:: Information shown

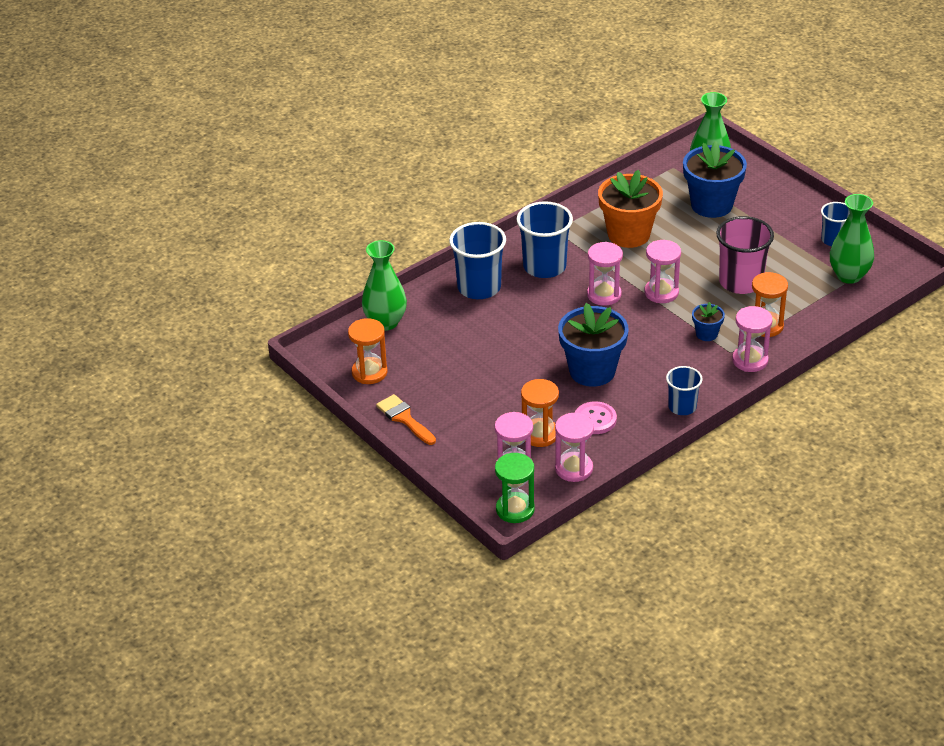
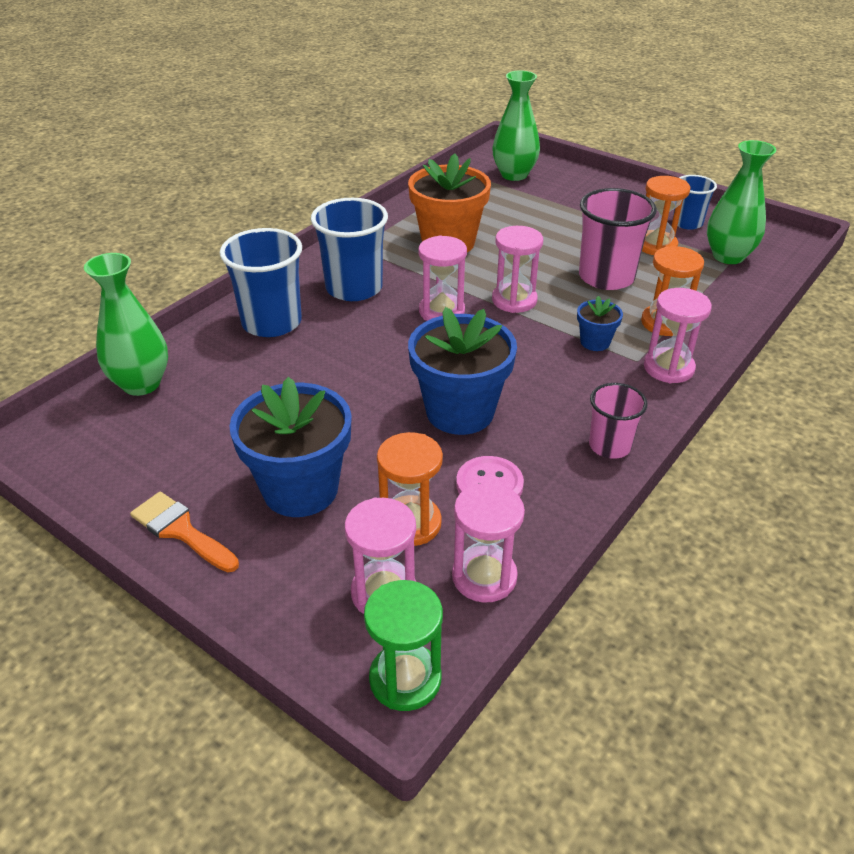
camera: 15 degrees left, 0 degrees up
(369, 372) = (118, 461): orange hourglass -> orange hourglass (656, 245)
(682, 407) = (609, 446): blue cup -> pink cup
(711, 205) = (532, 204): blue flower pot -> blue flower pot (300, 489)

::::

(Work instruction): Once the pictures are set aside, repeat the data above exactly.

(Output of the task):
camera: 15 degrees left, 0 degrees up
(369, 372) = (118, 461): orange hourglass -> orange hourglass (656, 245)
(682, 407) = (609, 446): blue cup -> pink cup
(711, 205) = (532, 204): blue flower pot -> blue flower pot (300, 489)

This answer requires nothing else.